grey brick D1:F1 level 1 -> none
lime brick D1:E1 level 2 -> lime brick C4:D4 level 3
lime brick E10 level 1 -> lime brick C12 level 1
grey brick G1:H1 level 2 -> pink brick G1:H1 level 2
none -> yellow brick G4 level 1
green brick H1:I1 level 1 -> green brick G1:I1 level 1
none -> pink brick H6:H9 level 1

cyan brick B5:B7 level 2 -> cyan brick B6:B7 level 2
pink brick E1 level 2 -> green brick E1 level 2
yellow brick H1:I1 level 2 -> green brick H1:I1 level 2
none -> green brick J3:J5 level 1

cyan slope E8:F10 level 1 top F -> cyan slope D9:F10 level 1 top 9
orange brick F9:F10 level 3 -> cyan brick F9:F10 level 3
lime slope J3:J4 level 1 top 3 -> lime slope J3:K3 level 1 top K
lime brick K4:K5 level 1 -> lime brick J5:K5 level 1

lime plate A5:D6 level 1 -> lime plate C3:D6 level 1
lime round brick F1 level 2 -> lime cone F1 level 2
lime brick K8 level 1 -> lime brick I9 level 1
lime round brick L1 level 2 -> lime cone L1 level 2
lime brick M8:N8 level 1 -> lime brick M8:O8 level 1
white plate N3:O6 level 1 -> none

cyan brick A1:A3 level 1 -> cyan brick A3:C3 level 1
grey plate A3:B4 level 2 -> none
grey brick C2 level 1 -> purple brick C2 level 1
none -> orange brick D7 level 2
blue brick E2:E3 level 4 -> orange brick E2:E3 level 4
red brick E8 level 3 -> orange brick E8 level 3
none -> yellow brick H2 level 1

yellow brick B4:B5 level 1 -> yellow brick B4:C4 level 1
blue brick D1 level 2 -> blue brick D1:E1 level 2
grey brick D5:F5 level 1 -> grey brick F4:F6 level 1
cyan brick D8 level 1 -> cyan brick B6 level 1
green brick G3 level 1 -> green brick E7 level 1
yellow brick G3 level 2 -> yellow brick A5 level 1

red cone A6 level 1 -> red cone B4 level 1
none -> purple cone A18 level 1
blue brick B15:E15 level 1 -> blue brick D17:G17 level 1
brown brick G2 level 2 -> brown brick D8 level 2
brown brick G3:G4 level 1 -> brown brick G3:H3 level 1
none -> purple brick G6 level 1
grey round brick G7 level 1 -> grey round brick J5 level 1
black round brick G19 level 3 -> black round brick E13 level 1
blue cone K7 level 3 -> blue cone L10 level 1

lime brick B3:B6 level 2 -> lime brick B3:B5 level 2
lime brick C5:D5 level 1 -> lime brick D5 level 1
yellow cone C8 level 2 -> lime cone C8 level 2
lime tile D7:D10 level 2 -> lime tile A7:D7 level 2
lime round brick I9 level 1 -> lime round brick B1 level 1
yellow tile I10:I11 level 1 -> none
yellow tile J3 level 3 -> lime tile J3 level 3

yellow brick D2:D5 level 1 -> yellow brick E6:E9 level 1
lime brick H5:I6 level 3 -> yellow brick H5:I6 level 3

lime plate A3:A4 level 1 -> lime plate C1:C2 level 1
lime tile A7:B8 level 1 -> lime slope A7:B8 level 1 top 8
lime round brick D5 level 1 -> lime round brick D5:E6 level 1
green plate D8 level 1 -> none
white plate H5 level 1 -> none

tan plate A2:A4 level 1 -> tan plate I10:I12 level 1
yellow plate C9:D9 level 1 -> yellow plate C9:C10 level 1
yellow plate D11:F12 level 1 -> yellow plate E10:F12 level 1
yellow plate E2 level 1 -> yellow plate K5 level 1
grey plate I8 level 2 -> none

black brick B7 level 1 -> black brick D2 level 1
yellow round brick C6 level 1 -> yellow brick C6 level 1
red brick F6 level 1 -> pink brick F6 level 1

- Exercise instructions
In the entries above, the lines between the one holding "cyan brick A1:A3" and the one holding "lime round brick I9", inclusive, are to be printed exactly as written, and those alone.

- Finished task
cyan brick A1:A3 level 1 -> cyan brick A3:C3 level 1
grey plate A3:B4 level 2 -> none
grey brick C2 level 1 -> purple brick C2 level 1
none -> orange brick D7 level 2
blue brick E2:E3 level 4 -> orange brick E2:E3 level 4
red brick E8 level 3 -> orange brick E8 level 3
none -> yellow brick H2 level 1

yellow brick B4:B5 level 1 -> yellow brick B4:C4 level 1
blue brick D1 level 2 -> blue brick D1:E1 level 2
grey brick D5:F5 level 1 -> grey brick F4:F6 level 1
cyan brick D8 level 1 -> cyan brick B6 level 1
green brick G3 level 1 -> green brick E7 level 1
yellow brick G3 level 2 -> yellow brick A5 level 1

red cone A6 level 1 -> red cone B4 level 1
none -> purple cone A18 level 1
blue brick B15:E15 level 1 -> blue brick D17:G17 level 1
brown brick G2 level 2 -> brown brick D8 level 2
brown brick G3:G4 level 1 -> brown brick G3:H3 level 1
none -> purple brick G6 level 1
grey round brick G7 level 1 -> grey round brick J5 level 1
black round brick G19 level 3 -> black round brick E13 level 1
blue cone K7 level 3 -> blue cone L10 level 1

lime brick B3:B6 level 2 -> lime brick B3:B5 level 2
lime brick C5:D5 level 1 -> lime brick D5 level 1
yellow cone C8 level 2 -> lime cone C8 level 2
lime tile D7:D10 level 2 -> lime tile A7:D7 level 2
lime round brick I9 level 1 -> lime round brick B1 level 1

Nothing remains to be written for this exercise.